*TASK*. Each line from the one containing "(335, 429) = (536, 484): turquoise" to the end of the entries below must be restated exactly, and no other line should appear.

*EXERCISE DATA*.
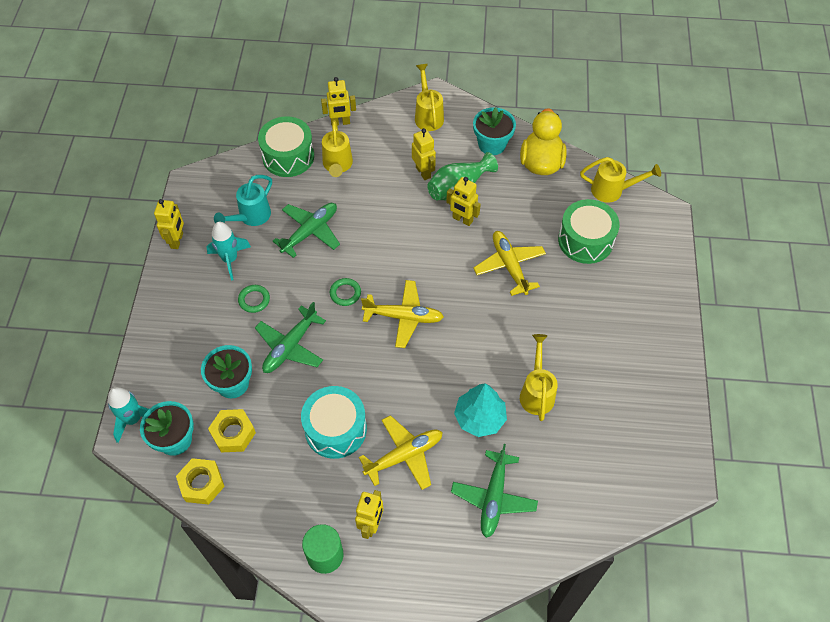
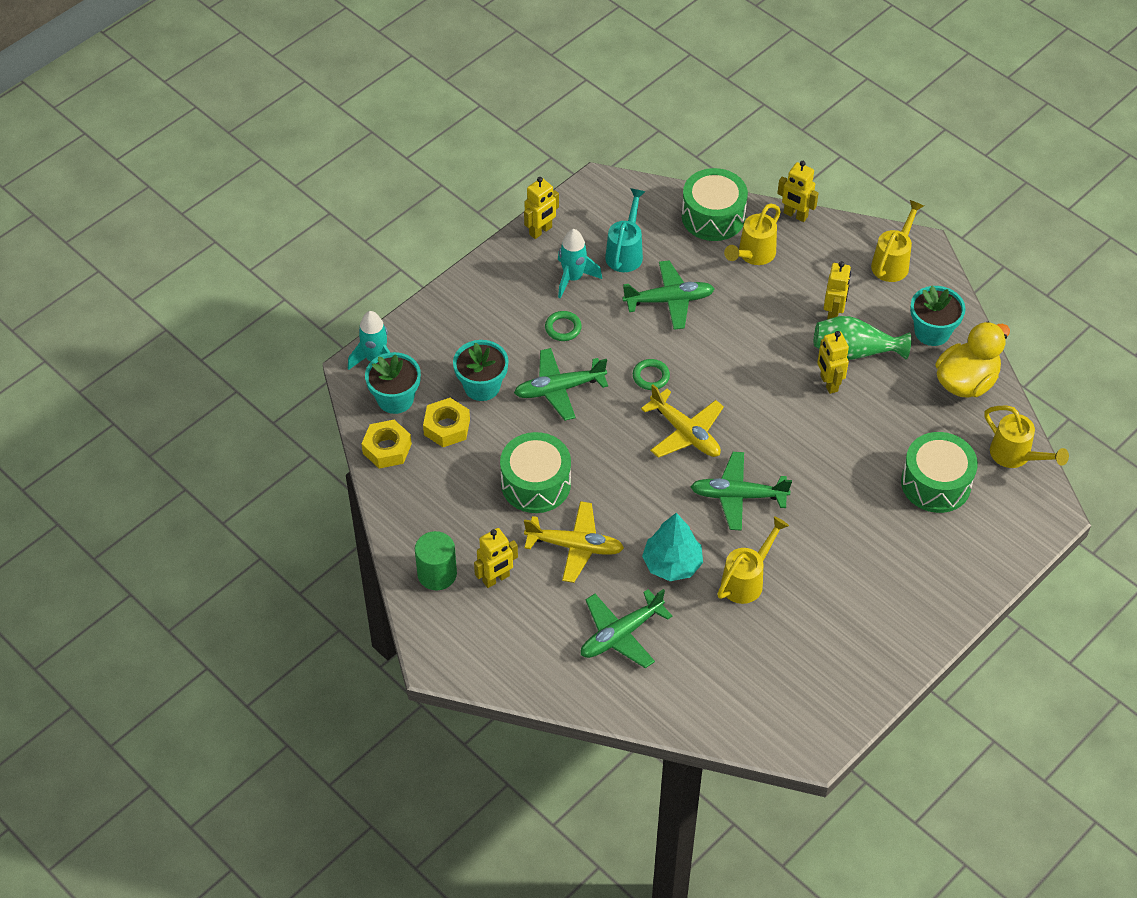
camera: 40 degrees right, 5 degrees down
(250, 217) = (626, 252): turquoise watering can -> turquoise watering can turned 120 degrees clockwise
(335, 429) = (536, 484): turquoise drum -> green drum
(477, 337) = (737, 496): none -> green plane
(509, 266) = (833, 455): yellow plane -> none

*RESPONSE BOX*.
(335, 429) = (536, 484): turquoise drum -> green drum
(477, 337) = (737, 496): none -> green plane
(509, 266) = (833, 455): yellow plane -> none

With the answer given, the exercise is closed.